WHAT IS BEING ASKED: What is the number of lines below that contain the word "pear"? Respond with that number alone.

RECORD EXTRACTS:
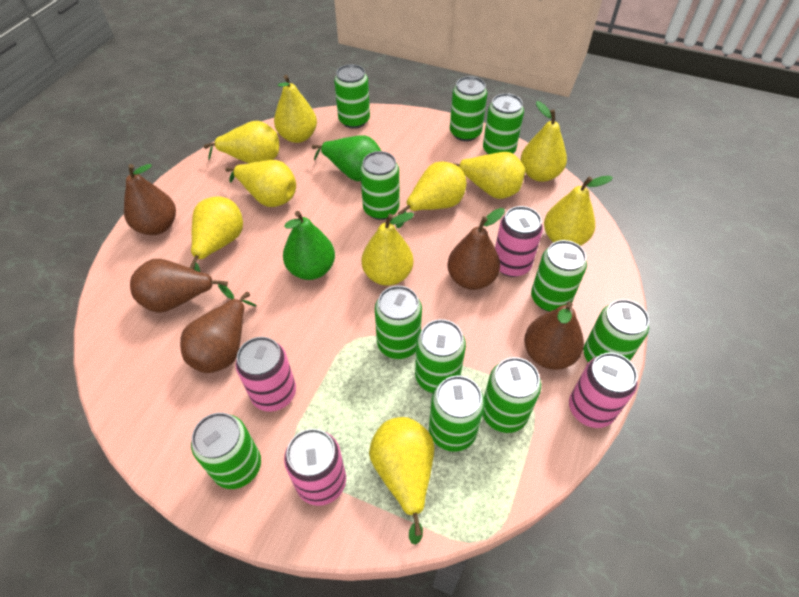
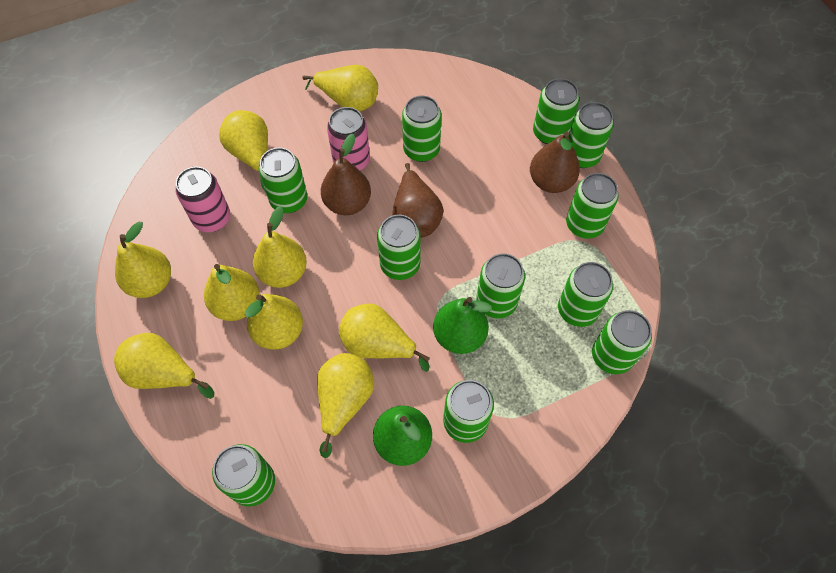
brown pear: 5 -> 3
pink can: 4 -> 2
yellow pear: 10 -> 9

---

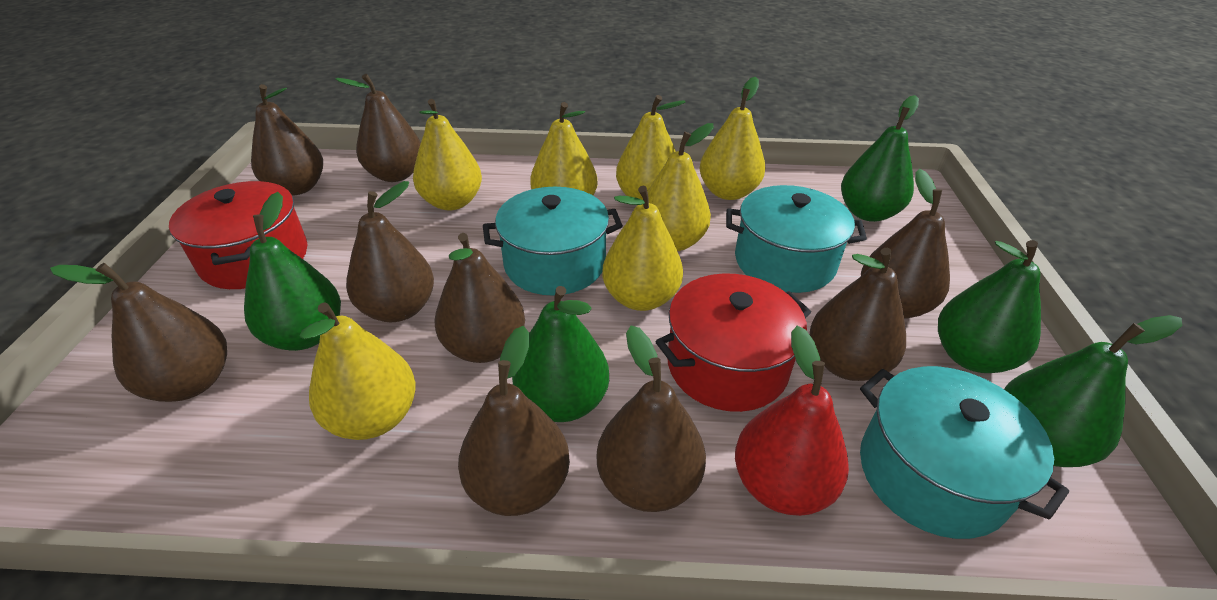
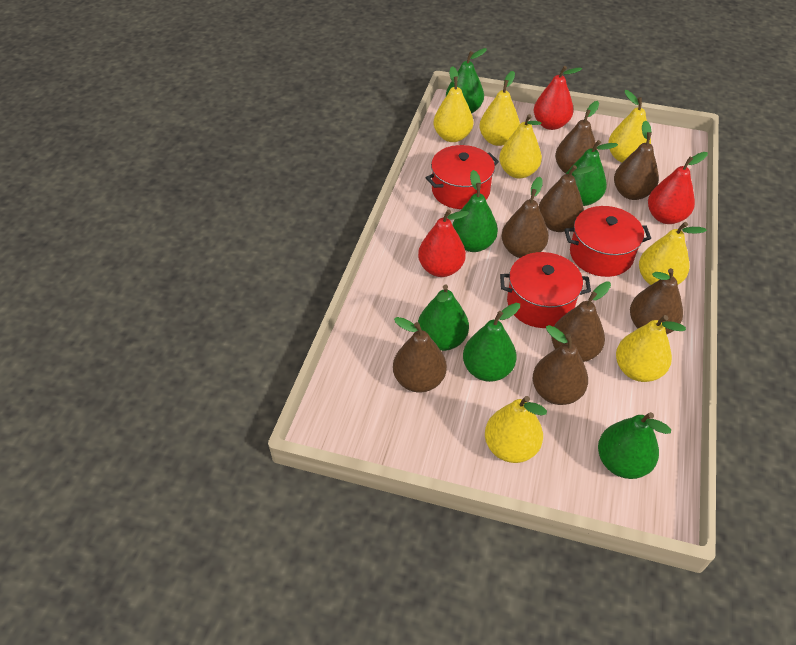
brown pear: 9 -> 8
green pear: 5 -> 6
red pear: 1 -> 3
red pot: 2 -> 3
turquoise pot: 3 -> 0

ANSWER TO THIS PROBLEM: 5